▶ _DIRECTIONS FOR THIS TASK_: Set down a true copy of the data, with all pictures left out.

- Opening Delimiter -

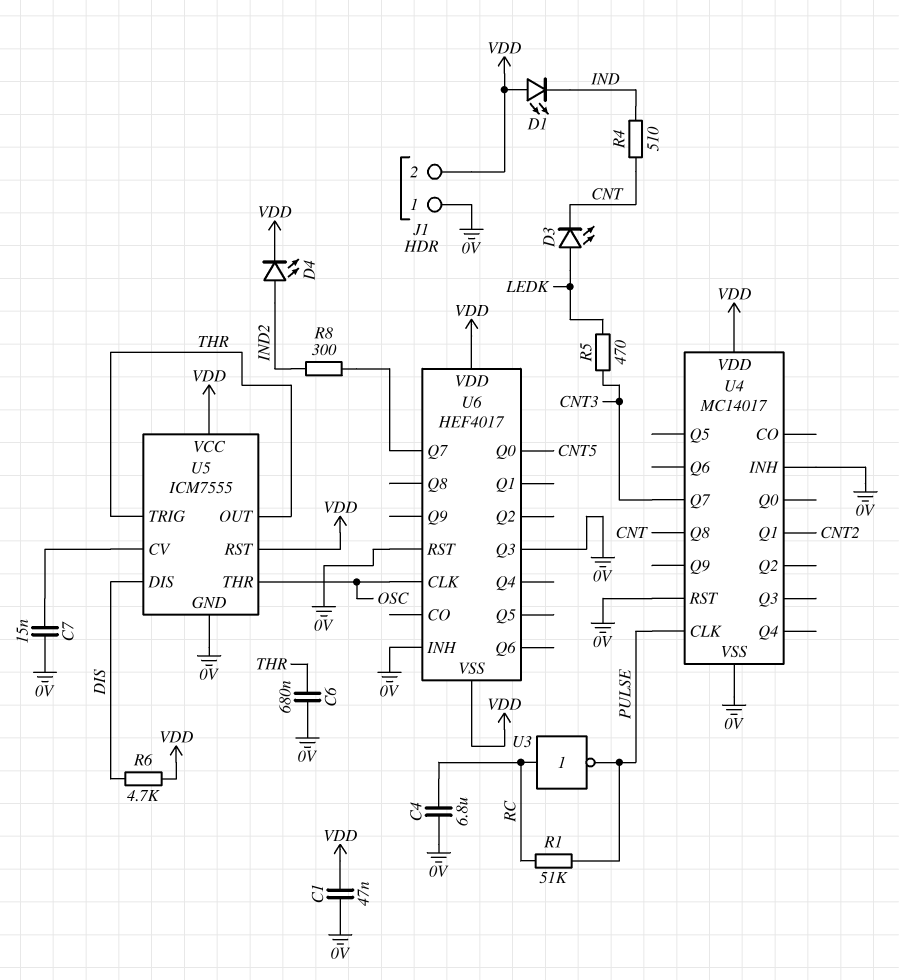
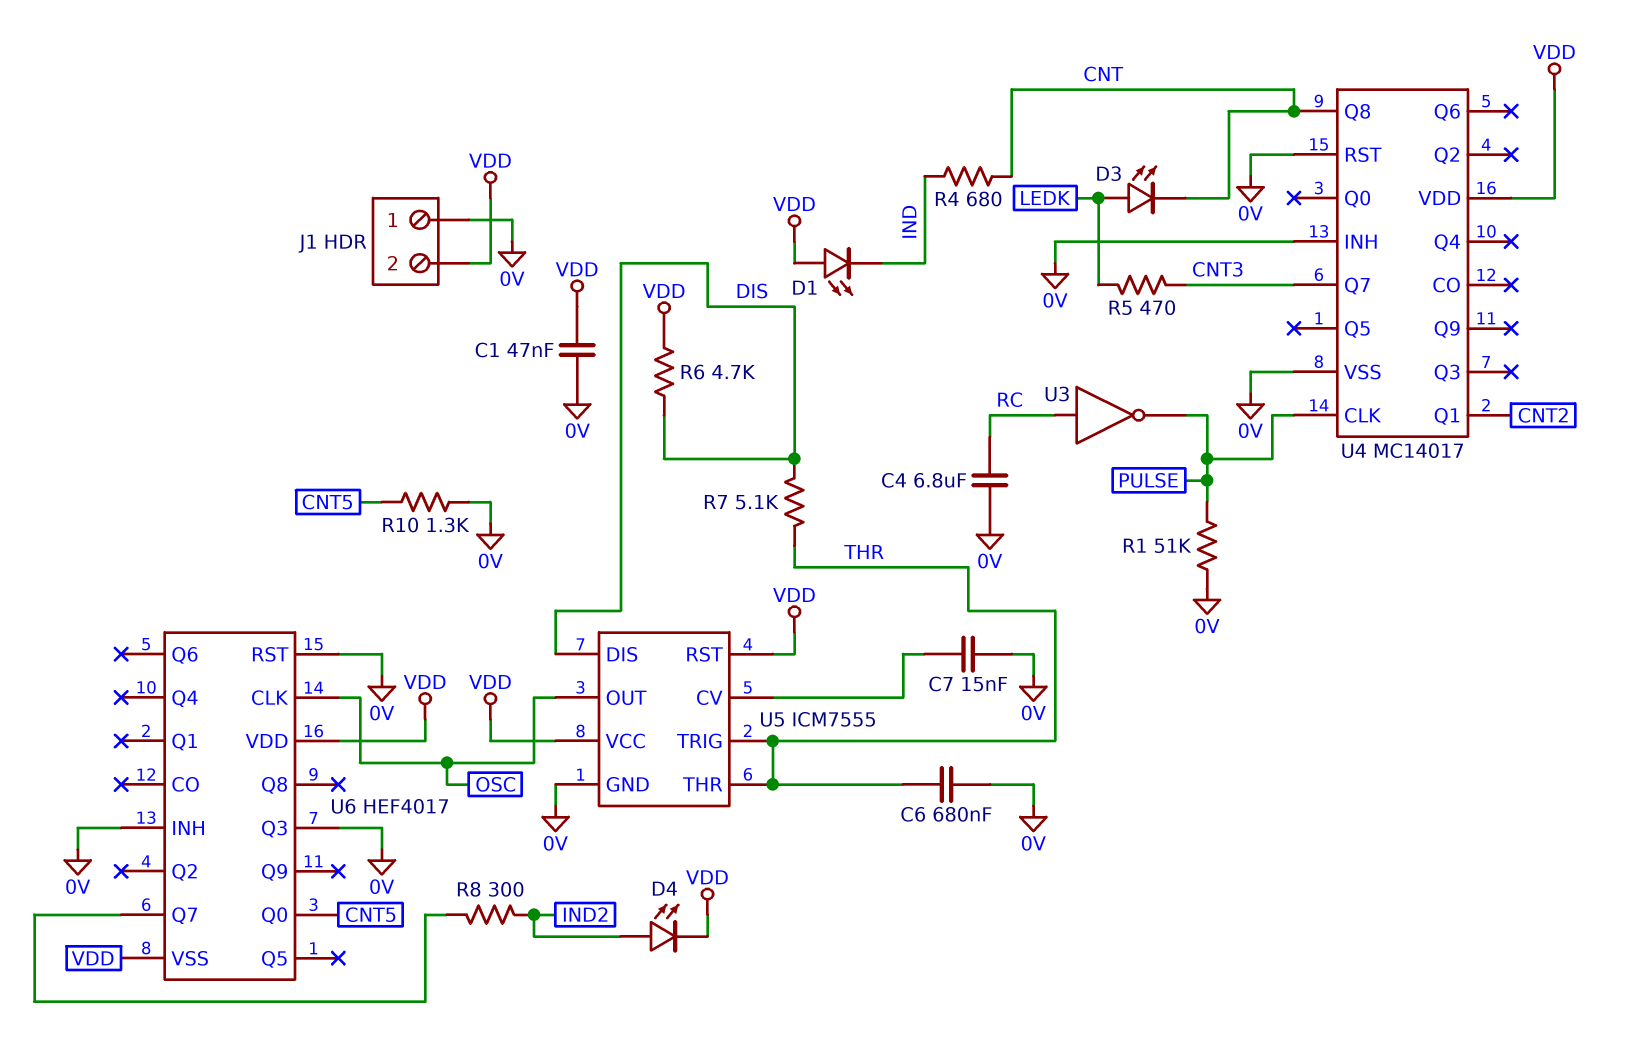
R1: 51k (PULSE, RC) -> 51k (0V, PULSE)
R4: 510 (CNT, IND) -> 680 (CNT, IND)
R7: none -> 5.1k (DIS, THR)
R10: none -> 1.3k (0V, CNT5)
U5 pin OUT: THR -> OSC
U5 pin THR: OSC -> THR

- Closing Delimiter -

▶ _ANSWER_:
R1: 51k (PULSE, RC) -> 51k (0V, PULSE)
R4: 510 (CNT, IND) -> 680 (CNT, IND)
R7: none -> 5.1k (DIS, THR)
R10: none -> 1.3k (0V, CNT5)
U5 pin OUT: THR -> OSC
U5 pin THR: OSC -> THR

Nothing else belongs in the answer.